Aim of the exercise: Please pull out every line of the material below that contains the string "kern", treating uppercase and lowercase as different.

(Items listed in a dataset)
-- begin --
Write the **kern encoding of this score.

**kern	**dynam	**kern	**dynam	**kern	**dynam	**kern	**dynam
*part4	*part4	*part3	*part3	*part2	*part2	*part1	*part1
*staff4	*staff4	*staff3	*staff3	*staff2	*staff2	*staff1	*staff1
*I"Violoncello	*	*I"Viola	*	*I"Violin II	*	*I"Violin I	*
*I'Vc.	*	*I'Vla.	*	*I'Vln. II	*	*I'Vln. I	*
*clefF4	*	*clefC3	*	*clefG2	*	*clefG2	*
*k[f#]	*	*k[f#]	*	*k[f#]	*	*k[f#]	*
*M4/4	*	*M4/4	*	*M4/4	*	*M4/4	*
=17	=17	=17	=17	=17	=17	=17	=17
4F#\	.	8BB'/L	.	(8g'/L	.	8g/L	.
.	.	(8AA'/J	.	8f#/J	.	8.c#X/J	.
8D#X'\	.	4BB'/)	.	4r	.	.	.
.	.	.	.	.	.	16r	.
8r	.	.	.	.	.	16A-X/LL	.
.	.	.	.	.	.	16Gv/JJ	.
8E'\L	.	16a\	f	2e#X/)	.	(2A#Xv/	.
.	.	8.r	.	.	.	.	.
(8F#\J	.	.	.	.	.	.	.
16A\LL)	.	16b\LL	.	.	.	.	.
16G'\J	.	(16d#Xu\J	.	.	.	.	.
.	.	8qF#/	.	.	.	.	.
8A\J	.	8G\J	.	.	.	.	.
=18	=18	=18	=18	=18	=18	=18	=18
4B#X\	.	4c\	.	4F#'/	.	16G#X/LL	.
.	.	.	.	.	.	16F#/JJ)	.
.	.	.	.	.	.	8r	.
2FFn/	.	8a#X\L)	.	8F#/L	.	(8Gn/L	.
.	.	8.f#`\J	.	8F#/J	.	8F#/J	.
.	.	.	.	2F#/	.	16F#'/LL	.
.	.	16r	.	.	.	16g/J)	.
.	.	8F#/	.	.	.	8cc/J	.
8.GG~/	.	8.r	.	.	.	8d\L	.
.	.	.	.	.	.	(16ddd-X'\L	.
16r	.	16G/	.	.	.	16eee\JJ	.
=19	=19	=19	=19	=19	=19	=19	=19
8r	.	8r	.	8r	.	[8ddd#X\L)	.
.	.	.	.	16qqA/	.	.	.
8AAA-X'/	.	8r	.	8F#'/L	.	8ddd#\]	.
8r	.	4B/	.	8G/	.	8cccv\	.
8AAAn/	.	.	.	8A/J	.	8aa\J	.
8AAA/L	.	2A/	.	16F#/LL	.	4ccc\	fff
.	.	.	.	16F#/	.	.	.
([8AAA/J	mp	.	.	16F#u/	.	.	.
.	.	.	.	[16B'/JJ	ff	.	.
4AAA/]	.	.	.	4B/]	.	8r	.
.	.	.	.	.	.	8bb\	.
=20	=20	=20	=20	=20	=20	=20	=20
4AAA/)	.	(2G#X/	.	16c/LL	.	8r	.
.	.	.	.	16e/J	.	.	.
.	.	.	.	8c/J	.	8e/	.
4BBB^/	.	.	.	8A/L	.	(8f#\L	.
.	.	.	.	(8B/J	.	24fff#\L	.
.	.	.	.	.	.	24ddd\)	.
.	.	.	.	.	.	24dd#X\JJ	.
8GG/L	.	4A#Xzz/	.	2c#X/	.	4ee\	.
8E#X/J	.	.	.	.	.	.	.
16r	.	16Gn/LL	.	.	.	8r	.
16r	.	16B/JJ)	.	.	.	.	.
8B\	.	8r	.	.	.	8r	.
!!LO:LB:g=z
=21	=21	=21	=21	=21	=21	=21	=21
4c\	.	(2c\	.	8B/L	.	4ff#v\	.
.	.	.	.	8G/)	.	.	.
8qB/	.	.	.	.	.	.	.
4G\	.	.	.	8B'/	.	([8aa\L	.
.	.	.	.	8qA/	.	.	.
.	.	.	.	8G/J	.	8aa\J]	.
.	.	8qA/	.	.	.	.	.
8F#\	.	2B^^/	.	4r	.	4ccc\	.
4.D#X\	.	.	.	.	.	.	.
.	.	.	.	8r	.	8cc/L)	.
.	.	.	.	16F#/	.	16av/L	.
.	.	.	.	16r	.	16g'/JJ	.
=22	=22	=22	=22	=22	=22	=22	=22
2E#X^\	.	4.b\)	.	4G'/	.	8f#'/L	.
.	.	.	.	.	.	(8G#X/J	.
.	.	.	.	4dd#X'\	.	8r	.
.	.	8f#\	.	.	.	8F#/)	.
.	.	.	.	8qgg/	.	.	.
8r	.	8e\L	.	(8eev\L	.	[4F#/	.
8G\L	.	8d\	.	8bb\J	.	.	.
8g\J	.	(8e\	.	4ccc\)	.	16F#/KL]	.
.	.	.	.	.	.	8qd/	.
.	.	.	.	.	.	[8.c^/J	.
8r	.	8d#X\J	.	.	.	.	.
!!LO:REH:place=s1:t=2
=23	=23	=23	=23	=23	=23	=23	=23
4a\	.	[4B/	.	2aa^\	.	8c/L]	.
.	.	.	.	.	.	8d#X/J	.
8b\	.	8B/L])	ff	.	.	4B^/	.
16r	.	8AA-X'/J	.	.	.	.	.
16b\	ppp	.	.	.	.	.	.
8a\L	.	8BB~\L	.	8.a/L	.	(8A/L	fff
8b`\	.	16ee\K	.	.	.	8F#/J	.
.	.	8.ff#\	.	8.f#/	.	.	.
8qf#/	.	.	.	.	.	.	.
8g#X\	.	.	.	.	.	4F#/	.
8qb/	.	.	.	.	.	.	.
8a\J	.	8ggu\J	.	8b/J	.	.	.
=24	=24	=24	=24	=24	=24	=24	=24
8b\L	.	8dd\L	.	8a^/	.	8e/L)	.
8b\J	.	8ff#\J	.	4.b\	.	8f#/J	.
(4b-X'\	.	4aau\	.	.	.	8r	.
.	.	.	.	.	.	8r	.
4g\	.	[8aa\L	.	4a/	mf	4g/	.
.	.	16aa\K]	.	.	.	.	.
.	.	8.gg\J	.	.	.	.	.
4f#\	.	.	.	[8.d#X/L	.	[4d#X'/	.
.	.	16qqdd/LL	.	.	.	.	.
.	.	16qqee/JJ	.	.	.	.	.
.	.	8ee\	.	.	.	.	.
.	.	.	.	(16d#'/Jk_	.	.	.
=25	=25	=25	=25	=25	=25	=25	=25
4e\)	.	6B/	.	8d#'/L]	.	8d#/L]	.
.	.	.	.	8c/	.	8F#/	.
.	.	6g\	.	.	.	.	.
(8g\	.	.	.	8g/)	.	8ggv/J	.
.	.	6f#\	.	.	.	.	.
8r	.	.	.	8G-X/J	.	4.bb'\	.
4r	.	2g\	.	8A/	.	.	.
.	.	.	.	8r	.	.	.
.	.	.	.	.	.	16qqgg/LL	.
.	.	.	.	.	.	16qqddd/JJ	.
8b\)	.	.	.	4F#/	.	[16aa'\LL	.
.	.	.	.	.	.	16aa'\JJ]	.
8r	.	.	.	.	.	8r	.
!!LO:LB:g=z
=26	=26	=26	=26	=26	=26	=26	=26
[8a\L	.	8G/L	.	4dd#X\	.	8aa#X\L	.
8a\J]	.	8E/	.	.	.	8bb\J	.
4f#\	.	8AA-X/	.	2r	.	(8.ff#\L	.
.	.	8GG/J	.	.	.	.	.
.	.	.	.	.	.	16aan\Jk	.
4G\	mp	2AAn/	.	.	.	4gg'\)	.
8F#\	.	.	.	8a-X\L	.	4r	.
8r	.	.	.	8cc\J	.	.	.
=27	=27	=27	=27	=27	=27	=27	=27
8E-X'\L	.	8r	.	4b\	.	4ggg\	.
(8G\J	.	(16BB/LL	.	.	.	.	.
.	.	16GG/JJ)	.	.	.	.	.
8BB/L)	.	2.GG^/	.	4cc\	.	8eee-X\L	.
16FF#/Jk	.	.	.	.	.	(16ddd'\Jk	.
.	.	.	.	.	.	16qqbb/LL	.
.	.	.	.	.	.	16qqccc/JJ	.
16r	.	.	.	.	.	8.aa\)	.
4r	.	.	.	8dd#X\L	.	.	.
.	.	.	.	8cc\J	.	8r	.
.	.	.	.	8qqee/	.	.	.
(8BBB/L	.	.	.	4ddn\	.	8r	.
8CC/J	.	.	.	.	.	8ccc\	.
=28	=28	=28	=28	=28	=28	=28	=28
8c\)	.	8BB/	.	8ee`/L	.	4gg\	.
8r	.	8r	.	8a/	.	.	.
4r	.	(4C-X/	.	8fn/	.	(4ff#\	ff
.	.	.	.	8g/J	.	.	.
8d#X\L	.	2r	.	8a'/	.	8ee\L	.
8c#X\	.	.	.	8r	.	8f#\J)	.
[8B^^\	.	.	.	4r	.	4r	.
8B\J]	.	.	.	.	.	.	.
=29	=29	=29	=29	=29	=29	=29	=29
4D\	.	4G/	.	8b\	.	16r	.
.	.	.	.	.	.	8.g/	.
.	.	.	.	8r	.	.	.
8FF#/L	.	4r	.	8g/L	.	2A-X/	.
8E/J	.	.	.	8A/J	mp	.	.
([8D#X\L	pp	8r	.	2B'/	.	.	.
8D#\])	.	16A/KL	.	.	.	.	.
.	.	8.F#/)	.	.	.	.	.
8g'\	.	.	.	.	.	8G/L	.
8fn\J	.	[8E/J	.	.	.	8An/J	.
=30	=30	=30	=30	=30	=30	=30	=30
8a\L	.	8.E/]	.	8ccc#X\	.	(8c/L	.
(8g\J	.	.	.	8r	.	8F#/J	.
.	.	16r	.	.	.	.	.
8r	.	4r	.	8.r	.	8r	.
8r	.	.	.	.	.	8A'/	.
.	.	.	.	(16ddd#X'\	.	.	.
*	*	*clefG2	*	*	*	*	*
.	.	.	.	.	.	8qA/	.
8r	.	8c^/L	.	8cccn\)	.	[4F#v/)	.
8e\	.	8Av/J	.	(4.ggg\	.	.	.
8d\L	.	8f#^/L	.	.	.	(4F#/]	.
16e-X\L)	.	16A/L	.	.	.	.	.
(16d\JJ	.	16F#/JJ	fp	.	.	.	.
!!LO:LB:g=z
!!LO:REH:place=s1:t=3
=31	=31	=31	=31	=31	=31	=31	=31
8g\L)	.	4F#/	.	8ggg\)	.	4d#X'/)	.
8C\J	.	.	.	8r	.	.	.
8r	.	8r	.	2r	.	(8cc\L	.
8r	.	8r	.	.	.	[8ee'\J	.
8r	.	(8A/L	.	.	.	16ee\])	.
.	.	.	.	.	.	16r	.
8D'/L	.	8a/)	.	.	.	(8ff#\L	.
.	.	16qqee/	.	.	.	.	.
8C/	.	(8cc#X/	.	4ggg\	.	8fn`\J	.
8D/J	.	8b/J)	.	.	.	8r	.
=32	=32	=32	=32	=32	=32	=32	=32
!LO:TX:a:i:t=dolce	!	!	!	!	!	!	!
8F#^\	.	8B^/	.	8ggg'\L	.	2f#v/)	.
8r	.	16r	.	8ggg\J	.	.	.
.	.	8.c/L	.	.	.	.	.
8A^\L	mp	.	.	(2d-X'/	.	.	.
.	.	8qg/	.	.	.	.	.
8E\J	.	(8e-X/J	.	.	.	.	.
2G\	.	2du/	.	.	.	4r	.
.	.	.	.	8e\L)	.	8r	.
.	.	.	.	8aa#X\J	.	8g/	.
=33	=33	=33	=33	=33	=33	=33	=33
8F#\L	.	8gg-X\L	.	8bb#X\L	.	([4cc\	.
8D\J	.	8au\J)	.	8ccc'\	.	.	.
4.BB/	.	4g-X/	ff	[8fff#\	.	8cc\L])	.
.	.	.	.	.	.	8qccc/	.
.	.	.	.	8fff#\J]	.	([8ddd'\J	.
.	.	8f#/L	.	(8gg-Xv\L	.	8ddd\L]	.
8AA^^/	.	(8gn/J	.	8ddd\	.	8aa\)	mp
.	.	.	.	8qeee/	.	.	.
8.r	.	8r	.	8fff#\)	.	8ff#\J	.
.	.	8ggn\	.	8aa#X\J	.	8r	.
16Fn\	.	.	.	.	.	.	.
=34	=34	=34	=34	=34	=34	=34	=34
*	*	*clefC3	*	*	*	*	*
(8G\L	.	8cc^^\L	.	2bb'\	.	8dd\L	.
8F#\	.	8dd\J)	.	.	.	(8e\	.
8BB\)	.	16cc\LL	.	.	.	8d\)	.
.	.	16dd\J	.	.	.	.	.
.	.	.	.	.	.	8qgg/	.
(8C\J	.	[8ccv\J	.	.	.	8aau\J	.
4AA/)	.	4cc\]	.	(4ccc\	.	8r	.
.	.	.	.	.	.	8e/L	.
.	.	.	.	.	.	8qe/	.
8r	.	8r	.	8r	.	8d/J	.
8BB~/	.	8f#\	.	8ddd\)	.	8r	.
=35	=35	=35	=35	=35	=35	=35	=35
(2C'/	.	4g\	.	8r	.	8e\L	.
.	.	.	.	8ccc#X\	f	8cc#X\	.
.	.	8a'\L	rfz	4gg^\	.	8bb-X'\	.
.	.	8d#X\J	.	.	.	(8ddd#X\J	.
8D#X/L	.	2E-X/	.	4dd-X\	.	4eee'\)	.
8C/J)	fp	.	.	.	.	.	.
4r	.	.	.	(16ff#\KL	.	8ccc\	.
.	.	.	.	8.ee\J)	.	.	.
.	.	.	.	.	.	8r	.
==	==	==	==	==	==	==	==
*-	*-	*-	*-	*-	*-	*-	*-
-- end --
Written answer:
Write the **kern encoding of this score.
**kern	**dynam	**kern	**dynam	**kern	**dynam	**kern	**dynam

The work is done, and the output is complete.